* **Object state change records**
-.-.-
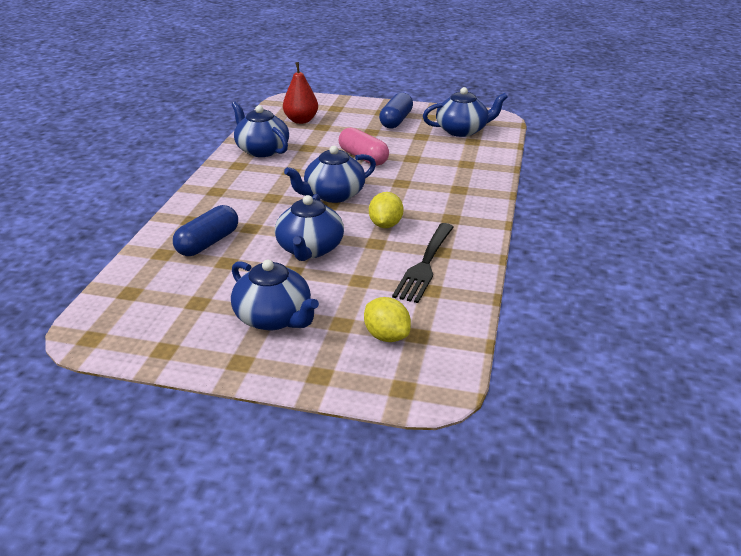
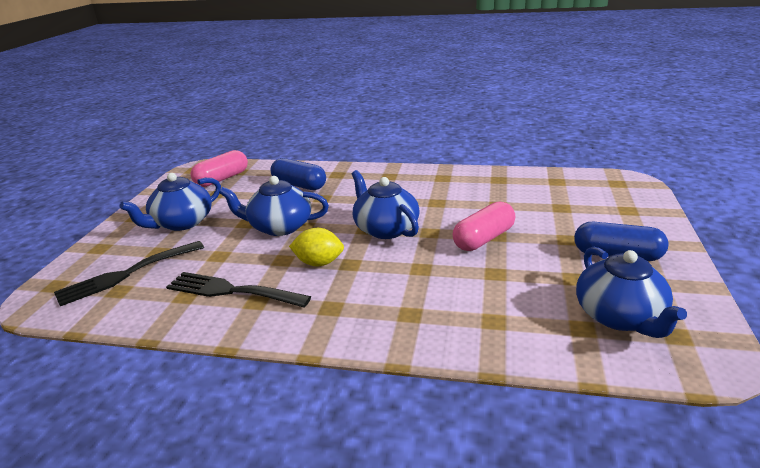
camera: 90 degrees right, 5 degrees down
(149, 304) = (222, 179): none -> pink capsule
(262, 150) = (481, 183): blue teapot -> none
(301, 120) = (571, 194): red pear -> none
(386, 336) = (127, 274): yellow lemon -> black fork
-.-.-
* **THE PROBLEM**
Print every line of the data exactly. Pictures do not belong in the copy.

* **REPLY**
camera: 90 degrees right, 5 degrees down
(149, 304) = (222, 179): none -> pink capsule
(262, 150) = (481, 183): blue teapot -> none
(301, 120) = (571, 194): red pear -> none
(386, 336) = (127, 274): yellow lemon -> black fork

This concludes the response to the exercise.